» **Task requirements**:
Write the records out again exactly as they read, dropping any picture they hold.

» **Source material**:

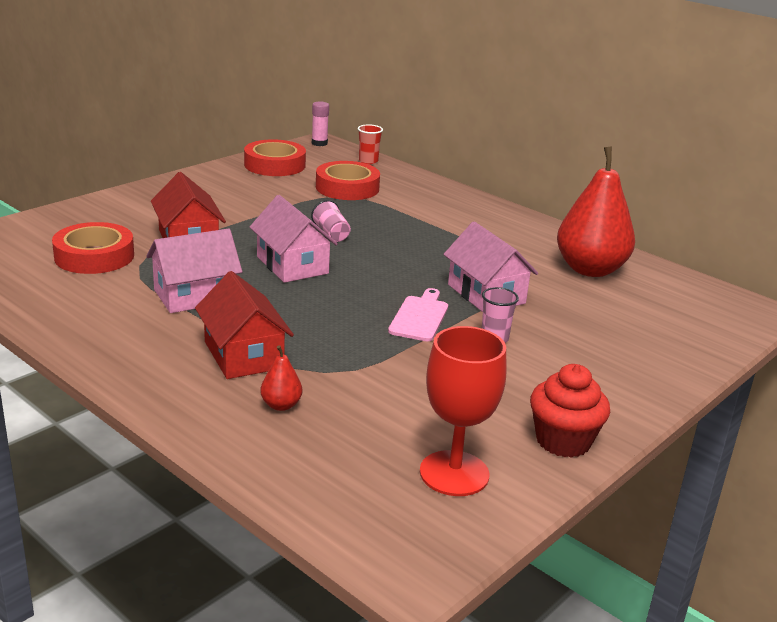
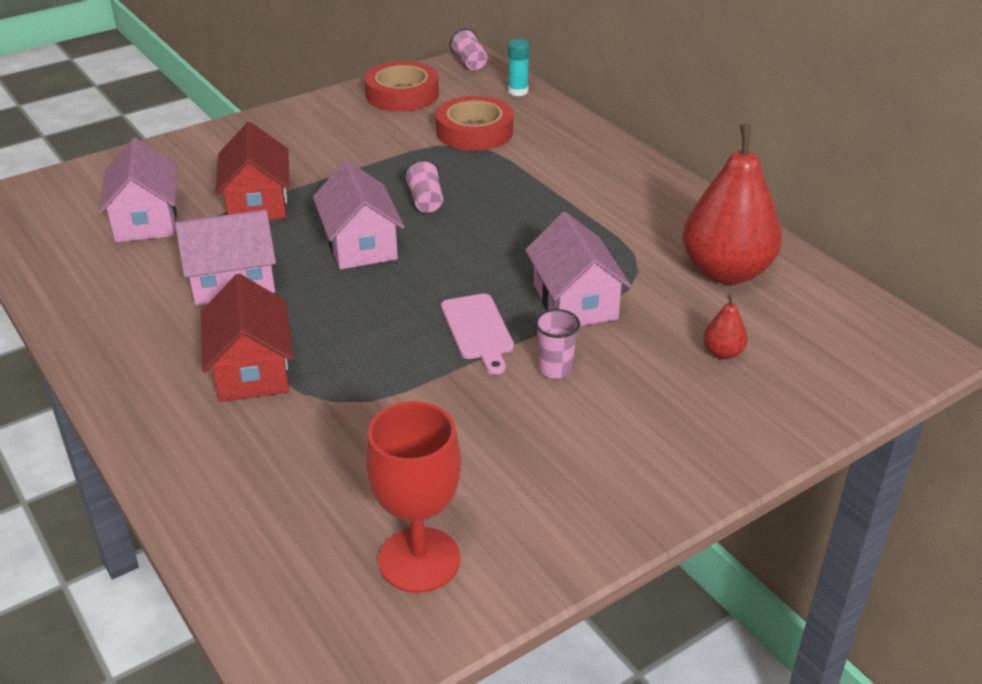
camera: 15 degrees right, 10 degrees up
(94, 256) = (146, 220): red tape -> pink house
(281, 405) = (264, 444): red pear -> red pear (722, 353)
(319, 143) = (469, 62): pink glue stick -> pink cup
(368, 161) = (518, 91): red cup -> turquoise glue stick
(420, 317) = (478, 330): pink cutting board -> pink cutting board turned 135 degrees clockwise
(563, 441) = (571, 528): red cupcake -> none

» **Answer to the exercise**:
camera: 15 degrees right, 10 degrees up
(94, 256) = (146, 220): red tape -> pink house
(281, 405) = (264, 444): red pear -> red pear (722, 353)
(319, 143) = (469, 62): pink glue stick -> pink cup
(368, 161) = (518, 91): red cup -> turquoise glue stick
(420, 317) = (478, 330): pink cutting board -> pink cutting board turned 135 degrees clockwise
(563, 441) = (571, 528): red cupcake -> none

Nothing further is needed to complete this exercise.